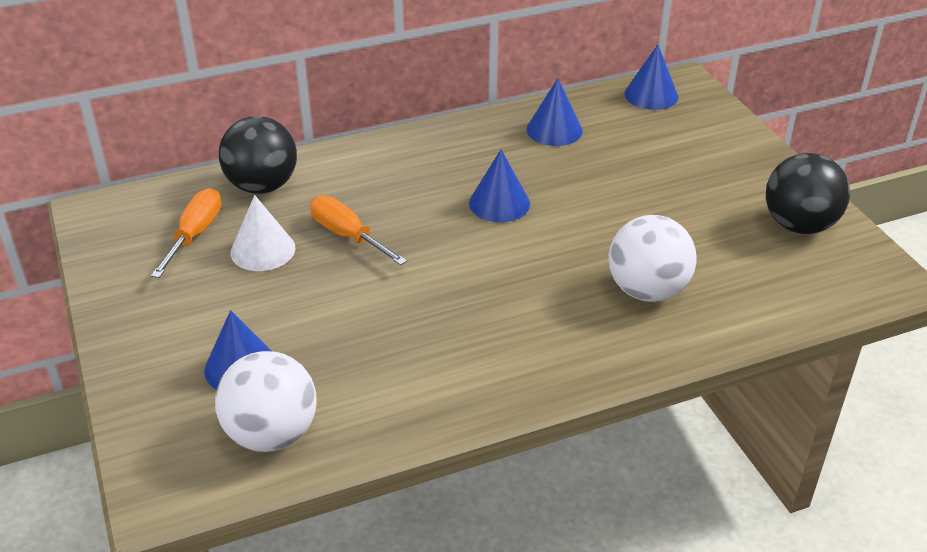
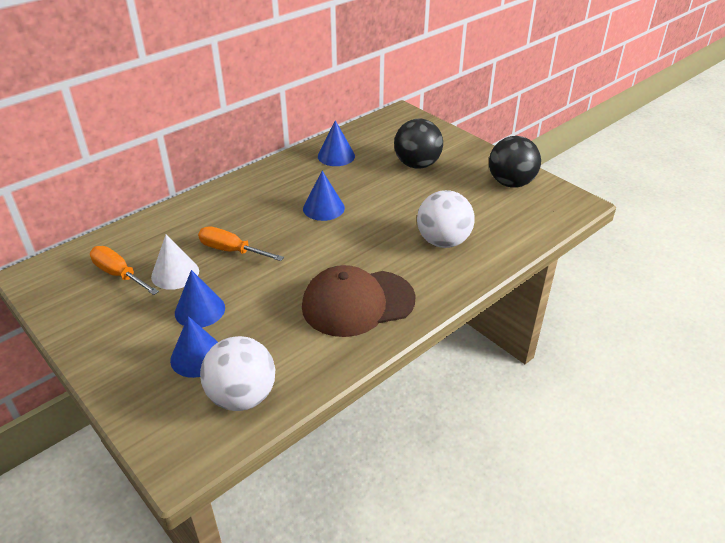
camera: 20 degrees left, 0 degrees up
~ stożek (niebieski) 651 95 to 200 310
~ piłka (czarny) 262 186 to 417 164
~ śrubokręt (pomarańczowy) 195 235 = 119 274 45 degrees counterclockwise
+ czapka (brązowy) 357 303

________________________

An exact copy of the entries, without any pictures, is what the answer should be.

Reply to the task >>
camera: 20 degrees left, 0 degrees up
~ stożek (niebieski) 651 95 to 200 310
~ piłka (czarny) 262 186 to 417 164
~ śrubokręt (pomarańczowy) 195 235 = 119 274 45 degrees counterclockwise
+ czapka (brązowy) 357 303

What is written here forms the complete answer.